## PROVIDED DATA
+ + + + + + +
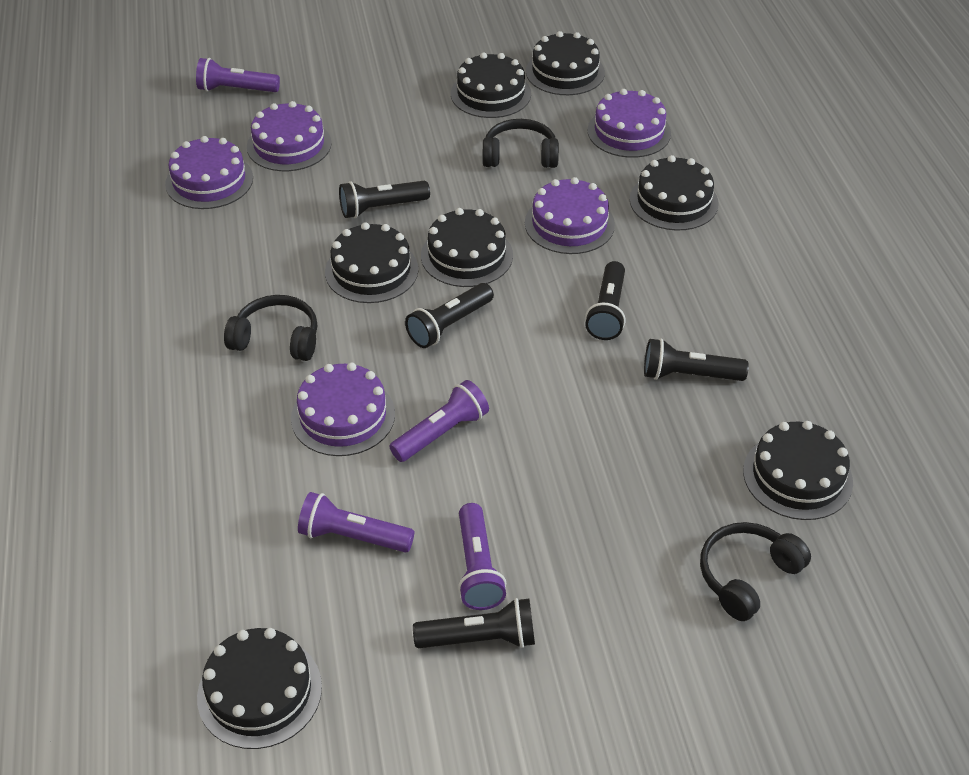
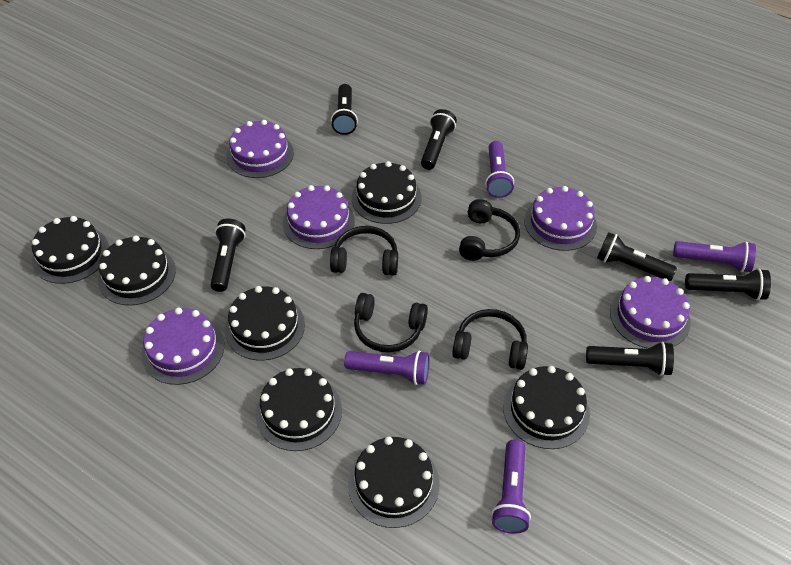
black flashlight: 5 -> 6
black headphones: 3 -> 4

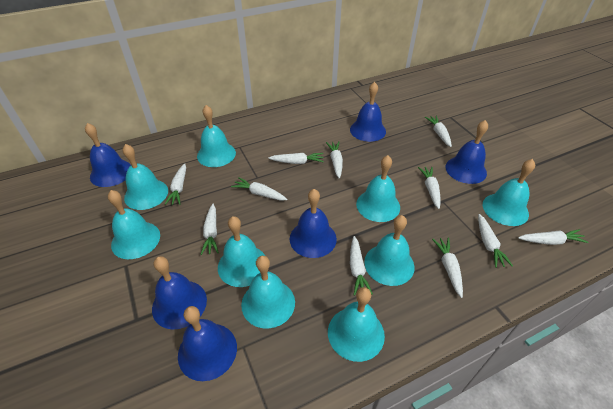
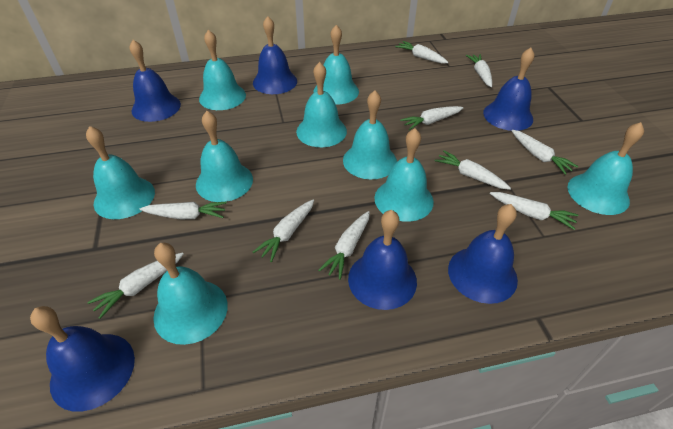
white carrot: 11 -> 10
+ + + + + + +
Without the pictures, output the full listing exactly as it stands.

black flashlight: 5 -> 6
black headphones: 3 -> 4

white carrot: 11 -> 10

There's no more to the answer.